[Opening The input section]

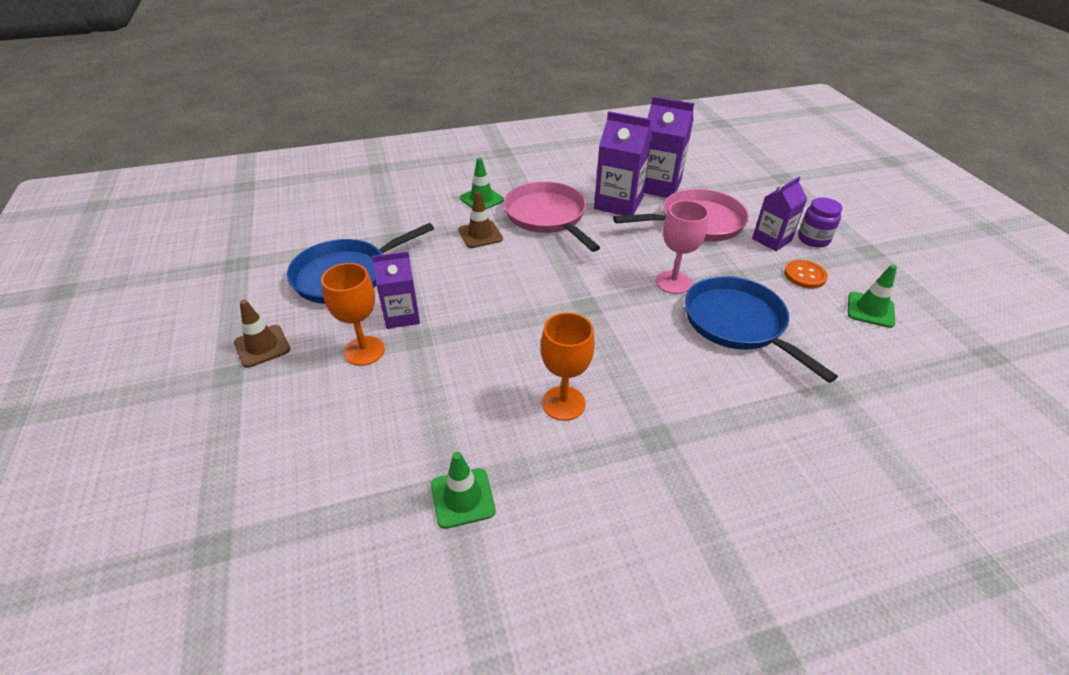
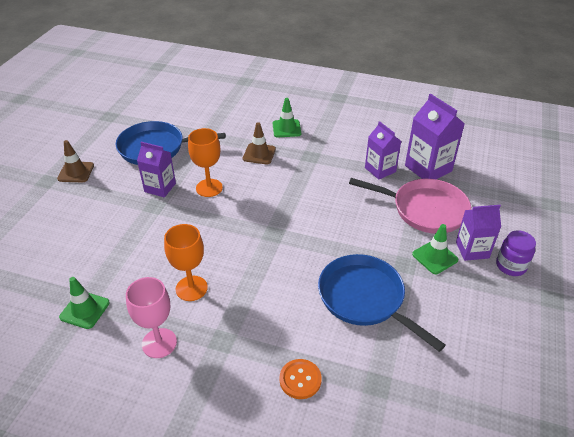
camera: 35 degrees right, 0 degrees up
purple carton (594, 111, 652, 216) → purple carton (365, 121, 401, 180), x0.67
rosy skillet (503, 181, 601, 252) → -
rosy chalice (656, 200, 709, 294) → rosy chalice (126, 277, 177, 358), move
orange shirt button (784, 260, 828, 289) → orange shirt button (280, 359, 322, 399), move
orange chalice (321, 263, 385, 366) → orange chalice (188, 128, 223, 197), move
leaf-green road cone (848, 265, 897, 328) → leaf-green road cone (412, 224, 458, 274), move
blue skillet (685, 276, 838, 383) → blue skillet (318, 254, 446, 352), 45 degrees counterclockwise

[Closing The input section]

Could you show every line of the material that includes the string "chalice"?

rosy chalice (656, 200, 709, 294) → rosy chalice (126, 277, 177, 358), move
orange chalice (321, 263, 385, 366) → orange chalice (188, 128, 223, 197), move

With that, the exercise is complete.